## Stated task:
In the entries below, change every "purple diamond" to "violet diamond" and write out all the other lines unchanged. Omit the picture lines from your answer.

[Stored items]
┌──

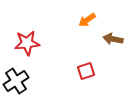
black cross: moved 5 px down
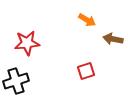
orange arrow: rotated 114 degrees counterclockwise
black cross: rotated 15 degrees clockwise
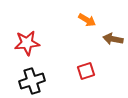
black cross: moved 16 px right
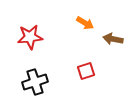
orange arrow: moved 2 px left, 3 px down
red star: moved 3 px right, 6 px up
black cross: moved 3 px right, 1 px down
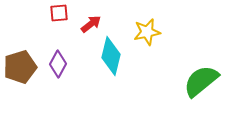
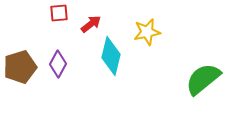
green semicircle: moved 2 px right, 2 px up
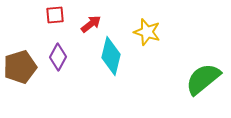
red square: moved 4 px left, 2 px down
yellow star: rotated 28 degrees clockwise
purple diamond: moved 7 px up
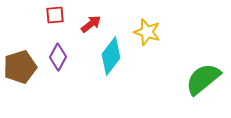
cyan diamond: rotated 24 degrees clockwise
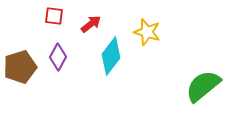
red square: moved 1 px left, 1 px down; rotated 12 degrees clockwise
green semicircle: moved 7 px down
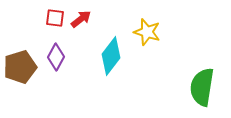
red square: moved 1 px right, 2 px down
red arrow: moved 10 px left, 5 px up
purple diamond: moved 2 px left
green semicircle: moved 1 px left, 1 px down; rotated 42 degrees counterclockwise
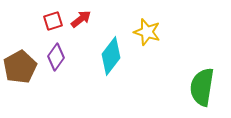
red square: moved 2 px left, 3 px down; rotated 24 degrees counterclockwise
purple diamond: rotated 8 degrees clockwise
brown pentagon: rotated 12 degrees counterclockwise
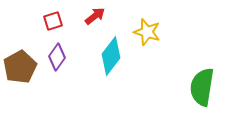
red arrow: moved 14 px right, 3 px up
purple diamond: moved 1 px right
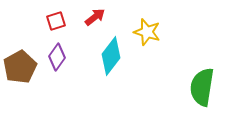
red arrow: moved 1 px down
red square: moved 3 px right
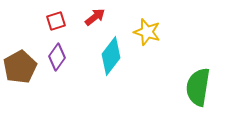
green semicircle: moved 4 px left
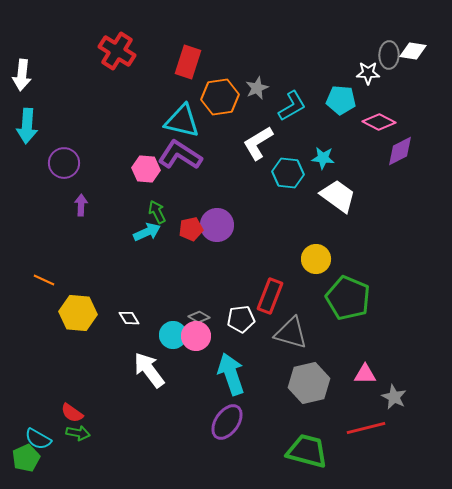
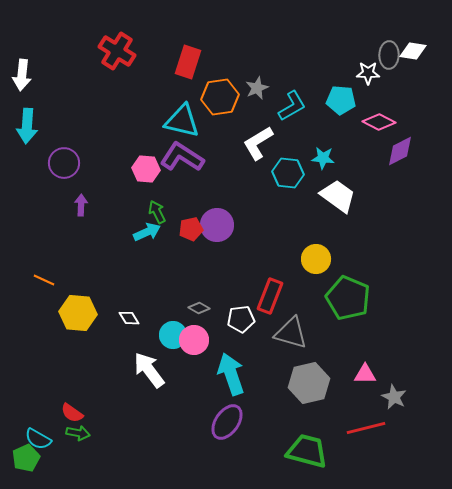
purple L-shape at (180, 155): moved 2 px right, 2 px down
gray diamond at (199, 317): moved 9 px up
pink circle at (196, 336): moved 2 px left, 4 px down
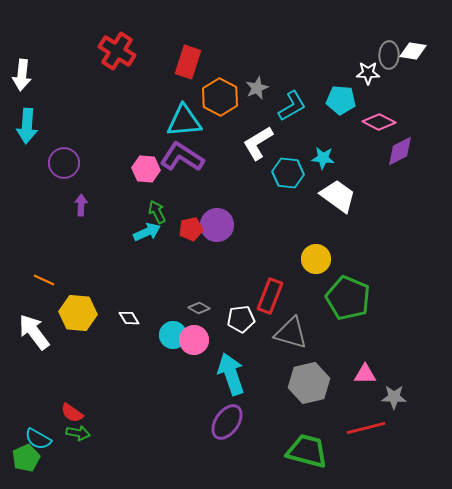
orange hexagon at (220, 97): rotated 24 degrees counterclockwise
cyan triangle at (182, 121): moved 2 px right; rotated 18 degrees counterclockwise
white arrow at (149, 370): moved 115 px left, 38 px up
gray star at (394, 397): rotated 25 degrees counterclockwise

└──

## Solution below:
black cross: moved 5 px down
orange arrow: rotated 114 degrees counterclockwise
black cross: rotated 15 degrees clockwise
black cross: moved 16 px right
orange arrow: moved 2 px left, 3 px down
red star: moved 3 px right, 6 px up
black cross: moved 3 px right, 1 px down
green semicircle: moved 2 px right, 2 px up
red square: moved 4 px left, 2 px down
yellow star: rotated 28 degrees clockwise
violet diamond: moved 7 px up
cyan diamond: rotated 24 degrees clockwise
red square: moved 1 px left, 1 px down; rotated 12 degrees clockwise
green semicircle: moved 7 px down
red square: moved 1 px right, 2 px down
red arrow: moved 10 px left, 5 px up
violet diamond: moved 2 px left
green semicircle: moved 1 px left, 1 px down; rotated 42 degrees counterclockwise
red square: moved 2 px left, 3 px down; rotated 24 degrees counterclockwise
violet diamond: rotated 8 degrees clockwise
brown pentagon: rotated 12 degrees counterclockwise
red arrow: moved 14 px right, 3 px up
violet diamond: moved 1 px right
red arrow: moved 1 px down
red square: moved 3 px right
green semicircle: moved 4 px left
purple L-shape at (180, 155): moved 2 px right, 2 px down
gray diamond at (199, 317): moved 9 px up
pink circle at (196, 336): moved 2 px left, 4 px down
orange hexagon at (220, 97): rotated 24 degrees counterclockwise
cyan triangle at (182, 121): moved 2 px right; rotated 18 degrees counterclockwise
white arrow at (149, 370): moved 115 px left, 38 px up
gray star at (394, 397): rotated 25 degrees counterclockwise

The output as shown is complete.